■ WHAT YOU WILL DO
Pull each line containing "resized" from the data.
--- EXERCISE DATA Enclosed Below ---
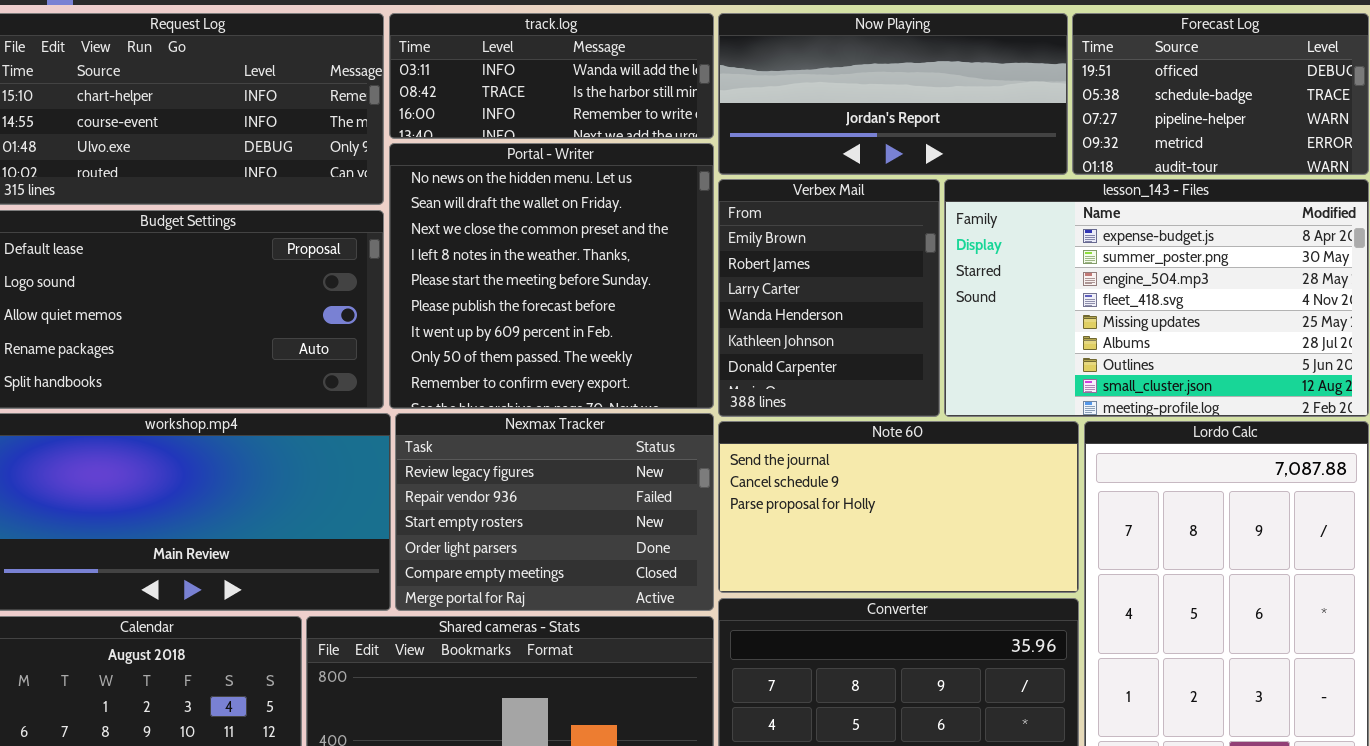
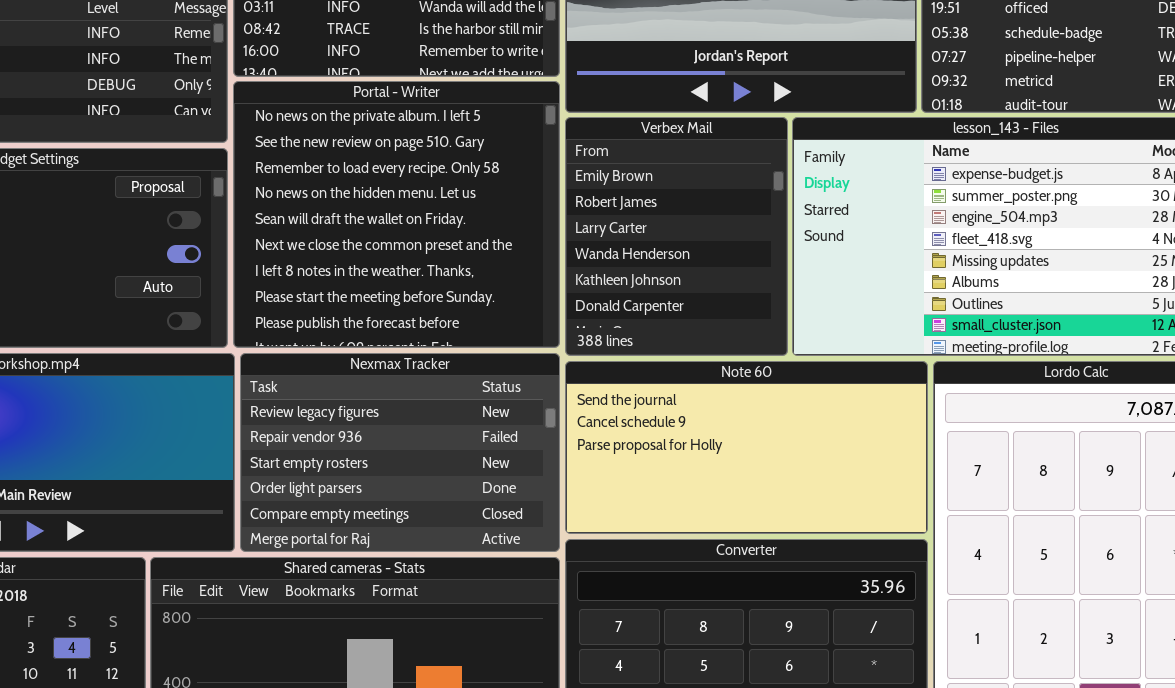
Portal - Writer: [389,143,714,409] -> [233,81,560,348], scrolled up 3 rows

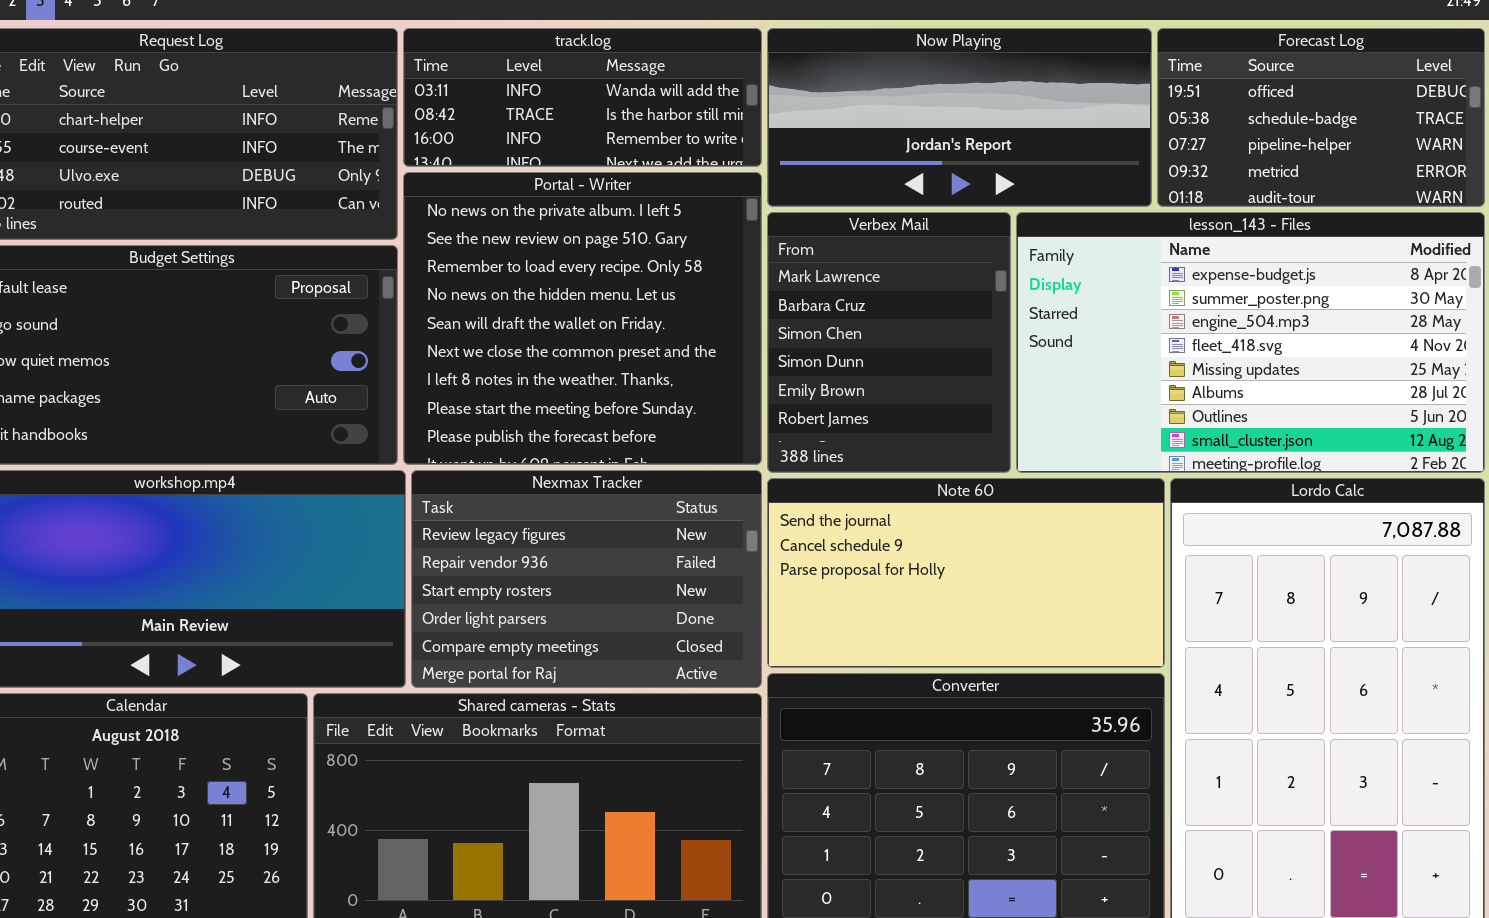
Verbex Mail: [565,117,788,356] -> [767,212,1011,473], scrolled up 4 rows

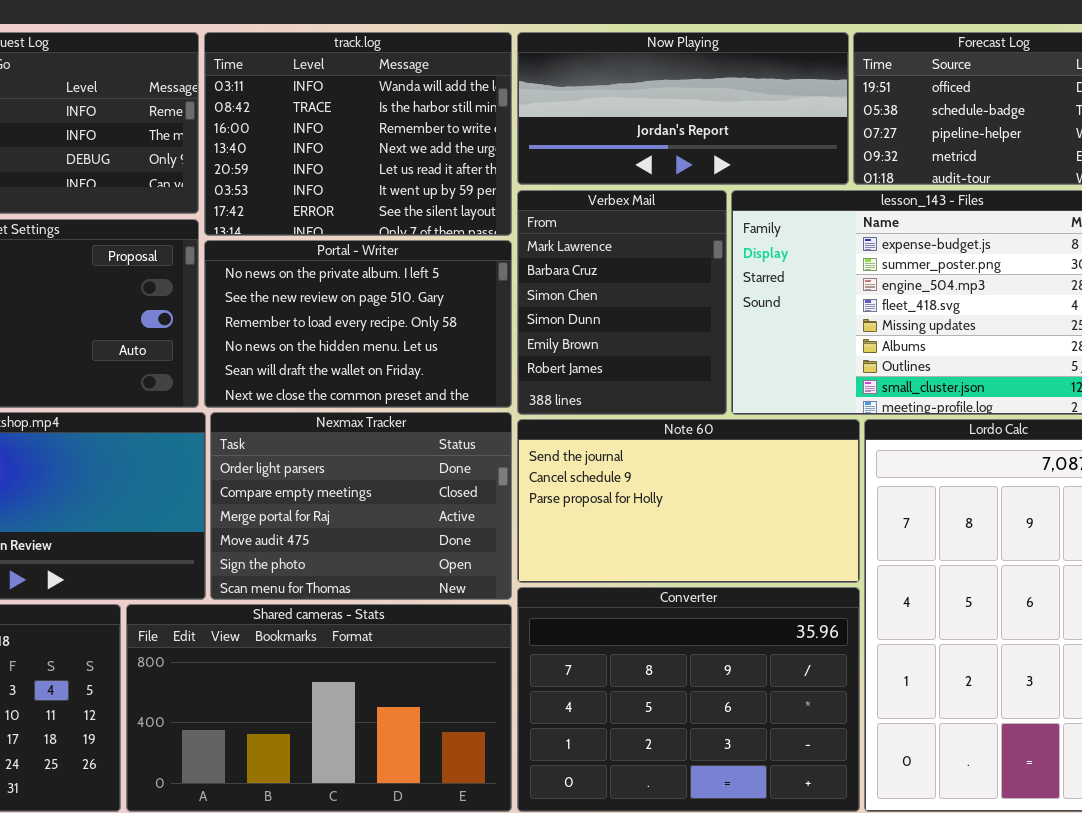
track.log: [403,28,762,167] -> [204,32,512,236], resized
Portal - Writer: [403,172,762,465] -> [204,240,512,408], resized
Nexmax Tracker: [411,470,762,688] -> [210,412,512,600], scrolled down 3 rows

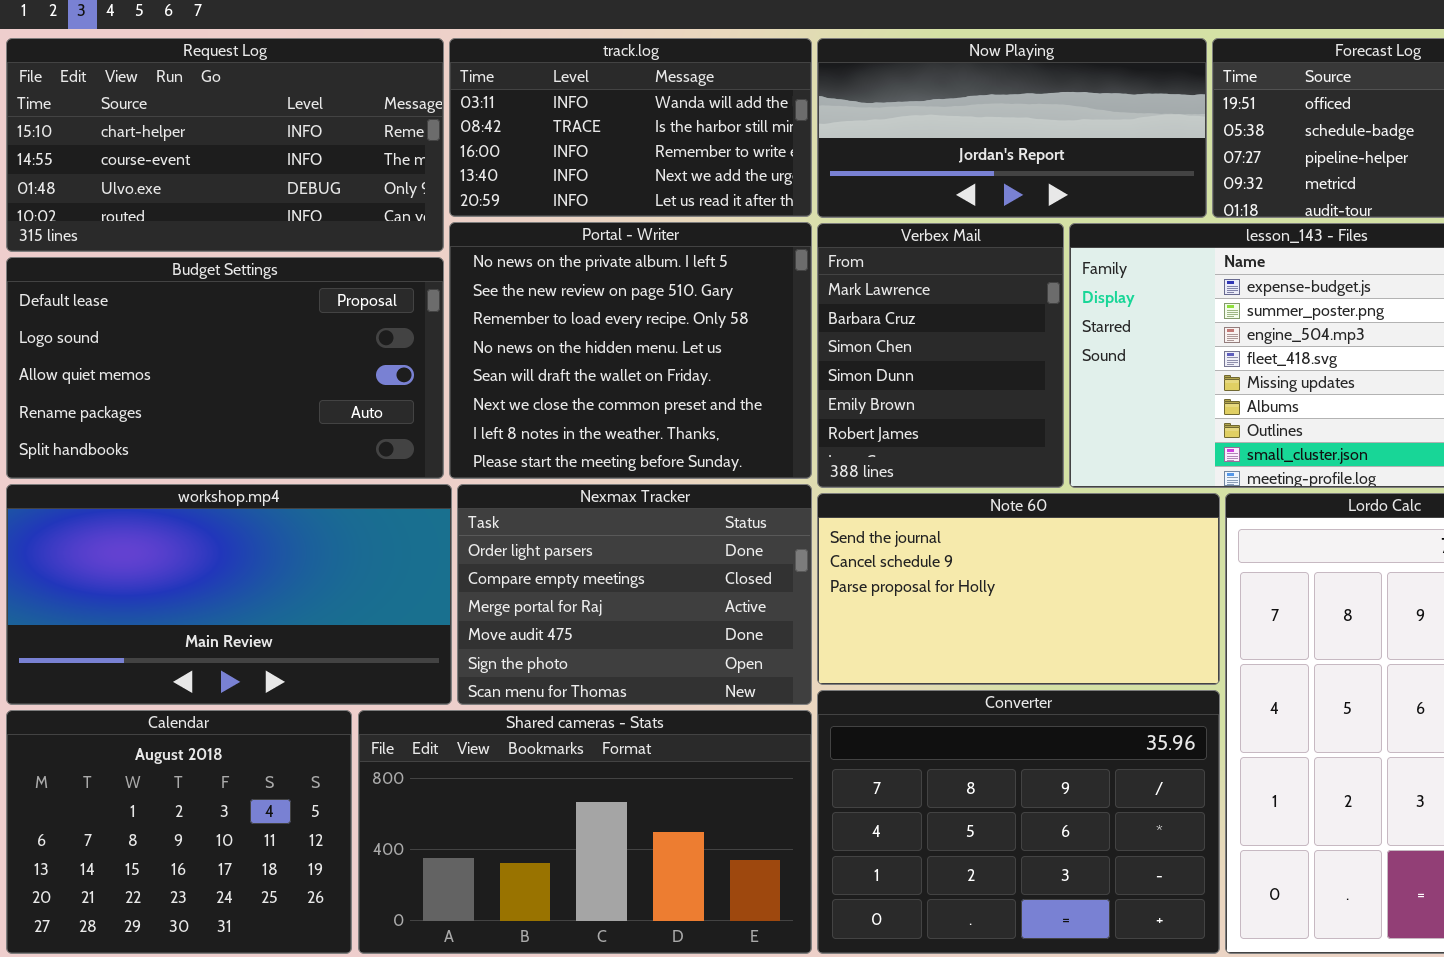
track.log: [204,32,512,236] -> [449,38,812,217], resized
Portal - Writer: [204,240,512,408] -> [449,222,812,479], resized

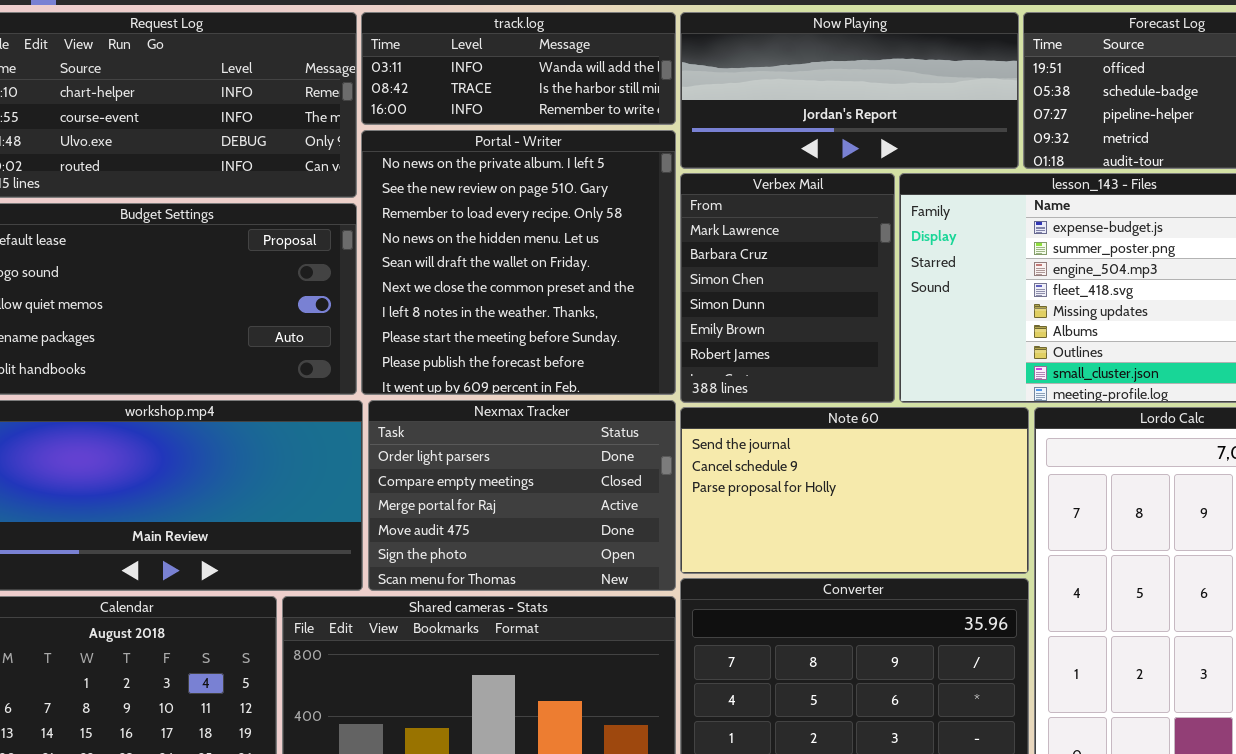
track.log: [449,38,812,217] -> [361,12,676,125], resized
Portal - Writer: [449,222,812,479] -> [361,130,676,395], resized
--- End of Enclosed EXERCISE DATA ---
■ TASK OUTPUT
track.log: [403,28,762,167] -> [204,32,512,236], resized
Portal - Writer: [403,172,762,465] -> [204,240,512,408], resized
track.log: [204,32,512,236] -> [449,38,812,217], resized
Portal - Writer: [204,240,512,408] -> [449,222,812,479], resized
track.log: [449,38,812,217] -> [361,12,676,125], resized
Portal - Writer: [449,222,812,479] -> [361,130,676,395], resized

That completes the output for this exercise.